=== DATA TO PROCESS ===
┌──

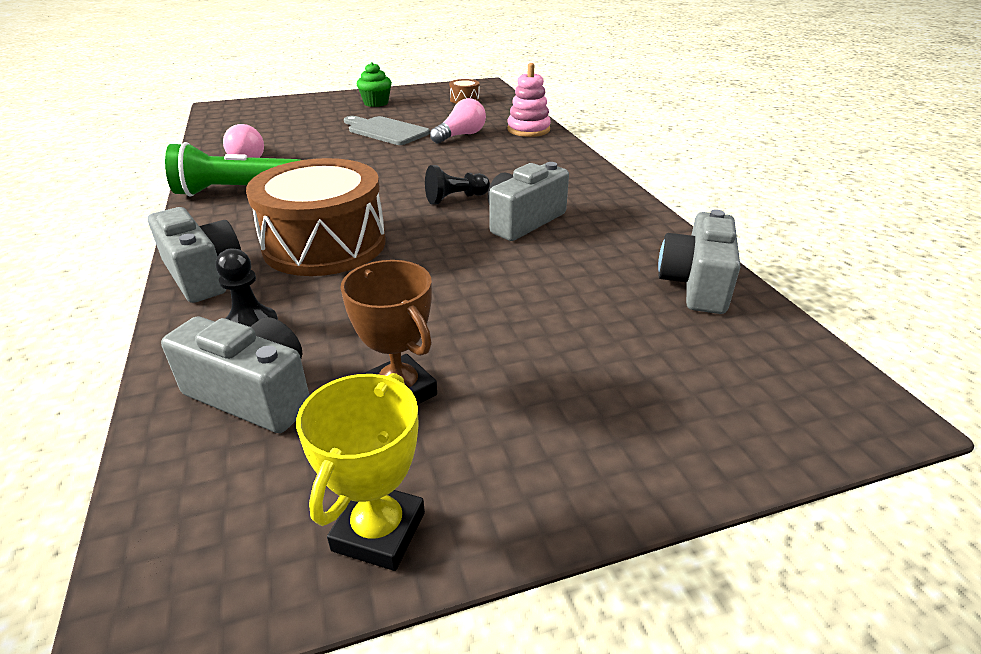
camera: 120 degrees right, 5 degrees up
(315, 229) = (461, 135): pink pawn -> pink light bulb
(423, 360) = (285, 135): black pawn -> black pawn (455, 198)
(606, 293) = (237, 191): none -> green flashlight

└──
┌──

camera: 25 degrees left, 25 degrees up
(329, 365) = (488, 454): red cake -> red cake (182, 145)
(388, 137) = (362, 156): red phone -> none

└──
┌──

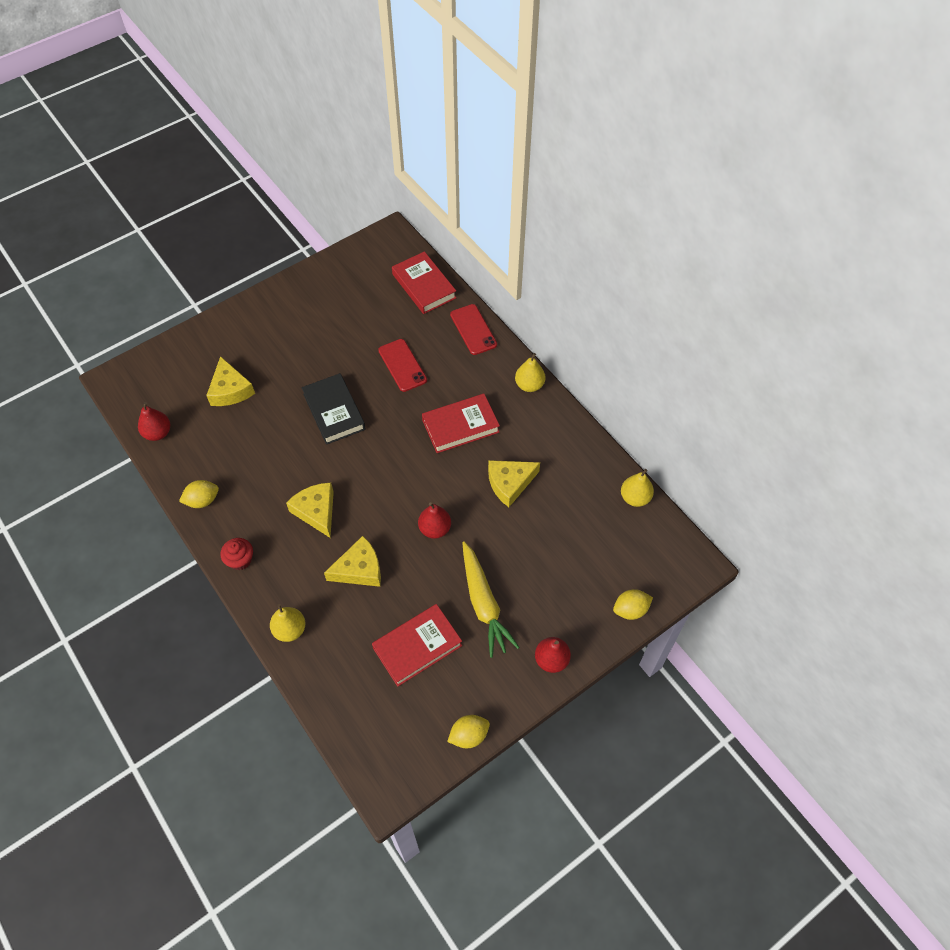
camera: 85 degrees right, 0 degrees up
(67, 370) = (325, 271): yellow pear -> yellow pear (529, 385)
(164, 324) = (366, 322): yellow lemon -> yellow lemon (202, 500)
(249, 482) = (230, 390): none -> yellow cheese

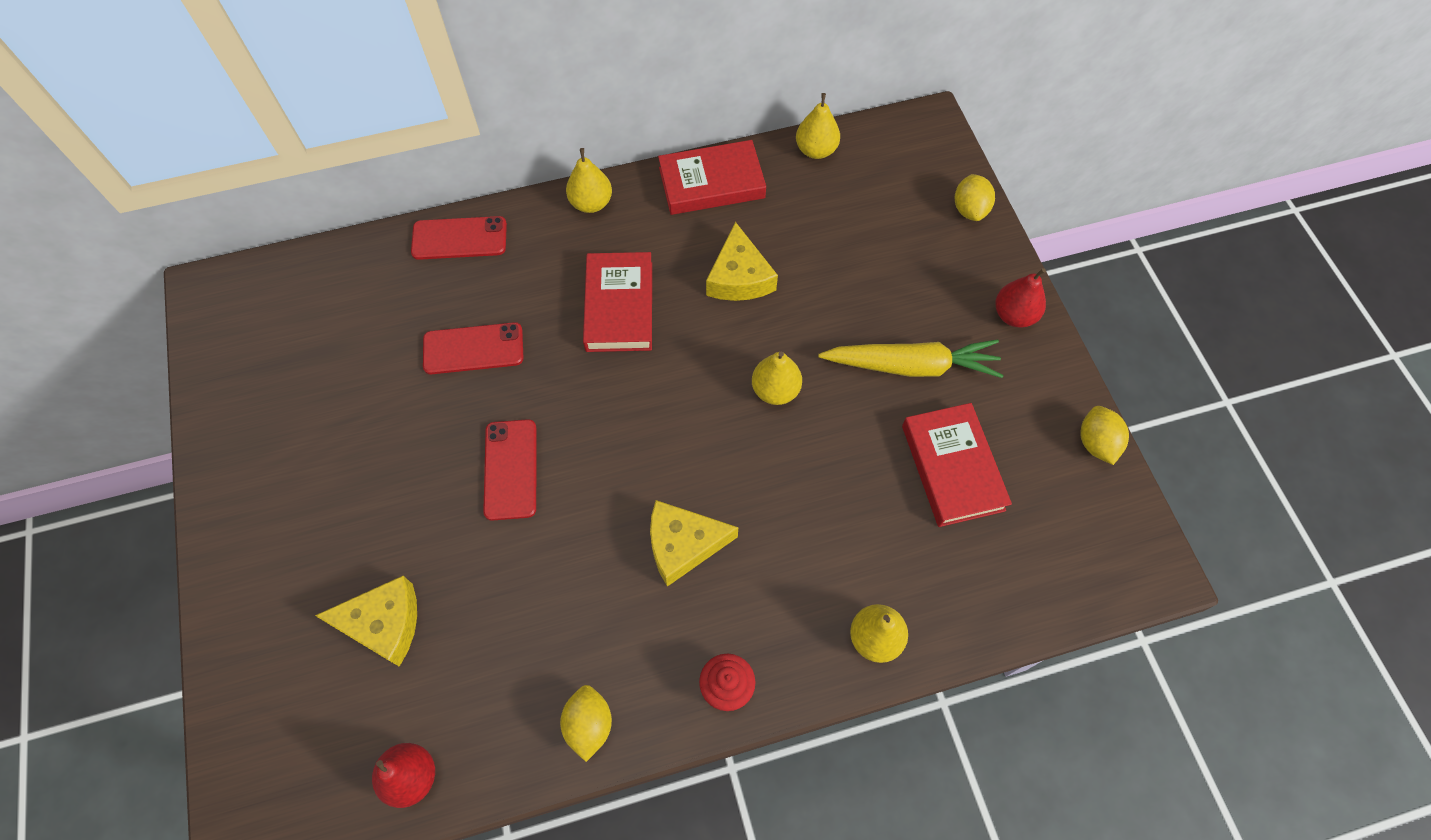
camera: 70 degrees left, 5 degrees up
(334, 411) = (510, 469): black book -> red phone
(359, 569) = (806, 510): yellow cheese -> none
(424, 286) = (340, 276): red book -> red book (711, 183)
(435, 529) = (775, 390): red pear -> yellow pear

└──

=== REQUIREMENT ===
When the line with "camera: 120 degrees right, 5 degrees up" is reached in the data above, begin copying, and stop after the line with "(606, 293) = (237, 191): none"; copy each line exactly, both ends included.

=== EXERCISE RESULT ===
camera: 120 degrees right, 5 degrees up
(315, 229) = (461, 135): pink pawn -> pink light bulb
(423, 360) = (285, 135): black pawn -> black pawn (455, 198)
(606, 293) = (237, 191): none -> green flashlight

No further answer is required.